● **Deine Aufgabe**
Sammle aus den Daten jede Zeile, in der das Wort „kern“ vorkommt, und gib diese Zeilen unverändert wieder.

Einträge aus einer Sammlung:
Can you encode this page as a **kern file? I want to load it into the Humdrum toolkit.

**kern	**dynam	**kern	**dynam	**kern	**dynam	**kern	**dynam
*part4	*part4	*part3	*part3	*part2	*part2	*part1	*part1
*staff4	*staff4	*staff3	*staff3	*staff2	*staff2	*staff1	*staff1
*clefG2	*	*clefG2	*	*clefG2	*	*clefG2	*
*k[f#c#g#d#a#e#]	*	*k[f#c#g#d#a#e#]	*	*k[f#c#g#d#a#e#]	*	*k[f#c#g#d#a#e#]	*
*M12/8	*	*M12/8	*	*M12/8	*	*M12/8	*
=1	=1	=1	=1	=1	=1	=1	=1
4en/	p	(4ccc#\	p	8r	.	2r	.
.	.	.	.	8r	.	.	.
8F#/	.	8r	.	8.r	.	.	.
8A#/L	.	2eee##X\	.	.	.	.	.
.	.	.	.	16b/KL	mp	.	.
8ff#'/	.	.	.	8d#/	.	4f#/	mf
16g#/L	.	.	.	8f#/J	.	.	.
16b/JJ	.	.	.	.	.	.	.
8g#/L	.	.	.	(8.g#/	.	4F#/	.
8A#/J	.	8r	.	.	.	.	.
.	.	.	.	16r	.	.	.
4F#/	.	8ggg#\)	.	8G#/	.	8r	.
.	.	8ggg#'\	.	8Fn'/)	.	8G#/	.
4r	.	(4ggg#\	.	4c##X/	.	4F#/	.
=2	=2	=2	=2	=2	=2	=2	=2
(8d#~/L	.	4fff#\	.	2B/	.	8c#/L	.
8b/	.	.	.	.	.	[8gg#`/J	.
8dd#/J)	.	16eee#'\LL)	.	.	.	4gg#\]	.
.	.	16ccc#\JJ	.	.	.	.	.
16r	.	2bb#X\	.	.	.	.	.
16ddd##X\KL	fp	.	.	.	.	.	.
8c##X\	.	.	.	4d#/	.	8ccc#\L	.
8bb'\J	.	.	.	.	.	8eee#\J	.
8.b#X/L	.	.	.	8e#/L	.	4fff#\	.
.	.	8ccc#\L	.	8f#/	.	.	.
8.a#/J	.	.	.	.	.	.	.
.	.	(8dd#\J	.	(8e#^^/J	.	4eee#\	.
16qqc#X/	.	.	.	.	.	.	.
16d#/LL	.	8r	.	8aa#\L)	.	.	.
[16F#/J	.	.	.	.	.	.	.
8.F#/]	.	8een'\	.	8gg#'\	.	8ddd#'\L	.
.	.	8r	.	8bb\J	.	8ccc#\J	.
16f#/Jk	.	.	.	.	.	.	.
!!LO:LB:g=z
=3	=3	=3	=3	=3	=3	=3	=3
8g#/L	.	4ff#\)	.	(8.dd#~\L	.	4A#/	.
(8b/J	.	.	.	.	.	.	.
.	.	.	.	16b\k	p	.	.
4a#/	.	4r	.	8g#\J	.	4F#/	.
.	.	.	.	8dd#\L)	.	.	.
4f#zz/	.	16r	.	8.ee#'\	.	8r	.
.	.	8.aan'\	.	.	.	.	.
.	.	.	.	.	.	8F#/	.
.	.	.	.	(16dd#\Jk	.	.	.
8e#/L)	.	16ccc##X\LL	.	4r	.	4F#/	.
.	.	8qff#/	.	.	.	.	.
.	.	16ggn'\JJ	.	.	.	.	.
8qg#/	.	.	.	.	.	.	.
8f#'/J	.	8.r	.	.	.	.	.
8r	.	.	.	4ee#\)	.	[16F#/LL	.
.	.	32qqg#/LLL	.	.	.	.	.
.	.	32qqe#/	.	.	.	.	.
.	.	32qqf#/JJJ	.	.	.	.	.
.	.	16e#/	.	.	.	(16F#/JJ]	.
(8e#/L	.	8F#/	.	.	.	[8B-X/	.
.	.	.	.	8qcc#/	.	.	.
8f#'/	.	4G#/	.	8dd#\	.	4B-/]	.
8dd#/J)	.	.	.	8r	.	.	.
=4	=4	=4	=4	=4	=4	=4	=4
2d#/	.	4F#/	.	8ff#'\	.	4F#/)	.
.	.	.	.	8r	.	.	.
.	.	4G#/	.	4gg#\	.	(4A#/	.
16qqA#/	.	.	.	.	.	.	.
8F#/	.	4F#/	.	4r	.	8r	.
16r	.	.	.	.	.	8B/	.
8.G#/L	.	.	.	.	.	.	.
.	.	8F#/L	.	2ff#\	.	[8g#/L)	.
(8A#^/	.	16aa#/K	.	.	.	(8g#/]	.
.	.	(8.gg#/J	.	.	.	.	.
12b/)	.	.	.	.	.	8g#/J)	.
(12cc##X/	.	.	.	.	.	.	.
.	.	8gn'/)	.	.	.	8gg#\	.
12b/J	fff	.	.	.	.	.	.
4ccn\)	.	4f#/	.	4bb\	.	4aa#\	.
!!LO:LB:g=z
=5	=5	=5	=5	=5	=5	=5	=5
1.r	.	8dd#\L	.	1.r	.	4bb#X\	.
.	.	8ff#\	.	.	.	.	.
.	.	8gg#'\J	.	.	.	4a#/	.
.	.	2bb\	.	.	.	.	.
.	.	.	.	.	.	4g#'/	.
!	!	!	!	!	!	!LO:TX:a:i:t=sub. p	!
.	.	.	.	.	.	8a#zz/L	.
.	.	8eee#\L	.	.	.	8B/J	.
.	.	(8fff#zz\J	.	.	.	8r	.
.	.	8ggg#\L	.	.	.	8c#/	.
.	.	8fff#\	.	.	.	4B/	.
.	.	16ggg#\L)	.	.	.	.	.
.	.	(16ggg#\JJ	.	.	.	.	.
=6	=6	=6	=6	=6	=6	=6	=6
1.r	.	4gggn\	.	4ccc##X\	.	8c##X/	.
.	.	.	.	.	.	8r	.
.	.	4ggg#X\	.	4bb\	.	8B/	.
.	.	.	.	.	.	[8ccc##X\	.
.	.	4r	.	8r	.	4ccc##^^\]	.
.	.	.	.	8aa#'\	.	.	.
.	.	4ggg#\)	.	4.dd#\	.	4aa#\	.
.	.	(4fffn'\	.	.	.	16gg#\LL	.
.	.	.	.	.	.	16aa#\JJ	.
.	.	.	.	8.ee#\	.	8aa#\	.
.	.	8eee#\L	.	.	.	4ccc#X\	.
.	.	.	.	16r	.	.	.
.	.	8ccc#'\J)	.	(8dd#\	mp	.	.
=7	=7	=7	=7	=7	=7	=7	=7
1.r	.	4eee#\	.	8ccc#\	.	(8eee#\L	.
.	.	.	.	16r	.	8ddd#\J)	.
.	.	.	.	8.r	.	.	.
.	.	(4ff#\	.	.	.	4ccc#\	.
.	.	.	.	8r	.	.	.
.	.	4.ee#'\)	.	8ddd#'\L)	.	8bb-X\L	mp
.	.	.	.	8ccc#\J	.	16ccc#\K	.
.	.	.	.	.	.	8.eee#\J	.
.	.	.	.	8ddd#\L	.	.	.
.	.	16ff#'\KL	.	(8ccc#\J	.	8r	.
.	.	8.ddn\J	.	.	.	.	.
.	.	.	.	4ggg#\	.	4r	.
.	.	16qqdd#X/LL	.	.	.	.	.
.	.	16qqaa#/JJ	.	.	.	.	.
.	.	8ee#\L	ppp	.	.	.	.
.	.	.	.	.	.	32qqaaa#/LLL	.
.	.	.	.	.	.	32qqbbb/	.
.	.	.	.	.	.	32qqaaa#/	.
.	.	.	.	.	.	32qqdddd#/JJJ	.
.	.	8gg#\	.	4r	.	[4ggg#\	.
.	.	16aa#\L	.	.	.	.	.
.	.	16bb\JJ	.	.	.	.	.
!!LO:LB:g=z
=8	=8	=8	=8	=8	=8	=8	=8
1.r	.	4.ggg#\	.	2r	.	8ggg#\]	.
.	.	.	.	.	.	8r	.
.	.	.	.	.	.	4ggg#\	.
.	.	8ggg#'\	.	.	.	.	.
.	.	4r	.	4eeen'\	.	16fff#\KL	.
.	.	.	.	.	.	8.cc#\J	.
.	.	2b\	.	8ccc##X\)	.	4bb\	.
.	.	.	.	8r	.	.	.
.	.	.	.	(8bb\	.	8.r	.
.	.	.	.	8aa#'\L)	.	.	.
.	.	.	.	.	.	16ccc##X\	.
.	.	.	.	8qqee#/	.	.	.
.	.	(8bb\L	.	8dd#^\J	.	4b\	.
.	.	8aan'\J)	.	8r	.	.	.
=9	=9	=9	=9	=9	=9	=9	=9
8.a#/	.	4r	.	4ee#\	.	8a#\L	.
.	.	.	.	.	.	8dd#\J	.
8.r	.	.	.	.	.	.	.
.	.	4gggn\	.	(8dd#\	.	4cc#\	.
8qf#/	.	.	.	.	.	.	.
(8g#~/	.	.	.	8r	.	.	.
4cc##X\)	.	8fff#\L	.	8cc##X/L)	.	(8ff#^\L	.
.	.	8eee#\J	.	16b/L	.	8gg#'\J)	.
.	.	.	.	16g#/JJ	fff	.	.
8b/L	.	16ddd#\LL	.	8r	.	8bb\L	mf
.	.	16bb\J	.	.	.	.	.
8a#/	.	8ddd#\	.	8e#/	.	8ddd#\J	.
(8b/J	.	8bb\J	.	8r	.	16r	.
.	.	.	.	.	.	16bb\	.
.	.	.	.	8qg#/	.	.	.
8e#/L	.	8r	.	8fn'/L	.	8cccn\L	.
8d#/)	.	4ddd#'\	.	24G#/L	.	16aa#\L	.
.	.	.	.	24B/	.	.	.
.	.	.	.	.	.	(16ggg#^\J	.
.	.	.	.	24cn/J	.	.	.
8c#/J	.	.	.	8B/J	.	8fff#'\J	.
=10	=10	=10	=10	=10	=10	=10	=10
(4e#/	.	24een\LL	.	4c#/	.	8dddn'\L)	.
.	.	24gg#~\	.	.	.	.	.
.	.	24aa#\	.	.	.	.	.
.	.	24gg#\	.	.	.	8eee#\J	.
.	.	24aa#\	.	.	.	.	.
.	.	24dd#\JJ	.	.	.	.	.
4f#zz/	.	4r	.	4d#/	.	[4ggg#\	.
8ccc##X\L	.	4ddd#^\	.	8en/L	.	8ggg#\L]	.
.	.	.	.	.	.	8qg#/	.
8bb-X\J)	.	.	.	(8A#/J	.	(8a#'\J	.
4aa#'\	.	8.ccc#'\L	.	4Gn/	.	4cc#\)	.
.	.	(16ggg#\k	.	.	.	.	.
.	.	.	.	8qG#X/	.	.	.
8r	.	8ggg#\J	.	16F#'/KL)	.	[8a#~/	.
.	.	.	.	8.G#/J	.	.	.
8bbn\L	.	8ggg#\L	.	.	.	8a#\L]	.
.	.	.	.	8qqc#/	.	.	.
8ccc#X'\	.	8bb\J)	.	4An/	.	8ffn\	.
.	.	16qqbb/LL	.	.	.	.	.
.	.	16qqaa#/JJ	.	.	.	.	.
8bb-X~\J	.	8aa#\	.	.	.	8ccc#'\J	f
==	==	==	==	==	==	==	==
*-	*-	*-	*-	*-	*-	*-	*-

● **Ergebnis der Übung**
Can you encode this page as a **kern file? I want to load it into the Humdrum toolkit.
**kern	**dynam	**kern	**dynam	**kern	**dynam	**kern	**dynam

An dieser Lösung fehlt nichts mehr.